▶ _What the exercise asks_
Would you please transcribe the records below from the line with "green triangle: moved 6 px right, 4 px down" through their final line, exactly and with no other lines?

───── Extracted information ─────

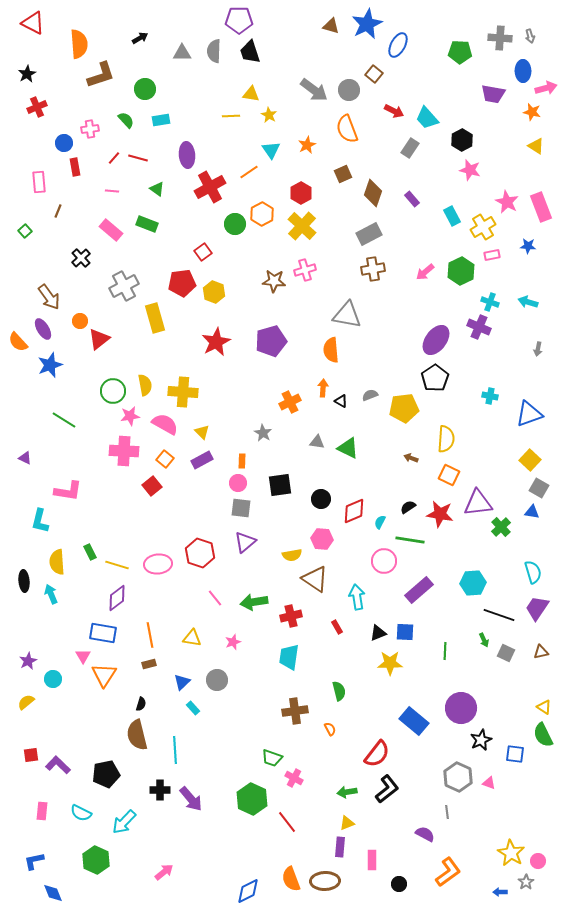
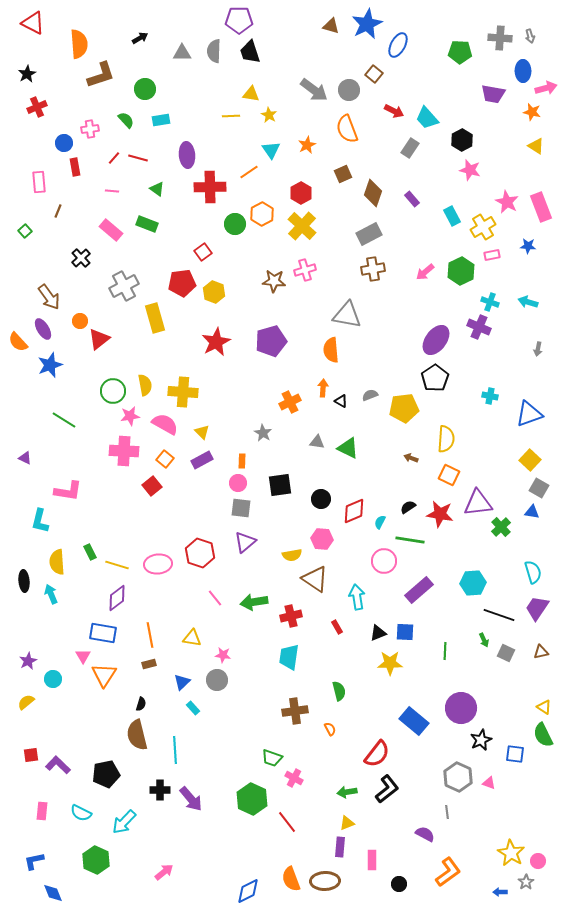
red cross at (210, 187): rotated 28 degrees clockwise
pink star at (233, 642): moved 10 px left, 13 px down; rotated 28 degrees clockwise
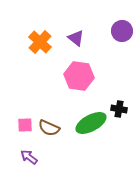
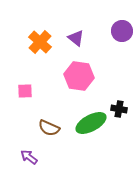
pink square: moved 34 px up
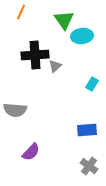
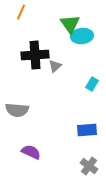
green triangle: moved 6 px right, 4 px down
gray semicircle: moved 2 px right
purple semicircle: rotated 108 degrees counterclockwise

─────

▶ _Response to this exercise_
green triangle: moved 6 px right, 4 px down
gray semicircle: moved 2 px right
purple semicircle: rotated 108 degrees counterclockwise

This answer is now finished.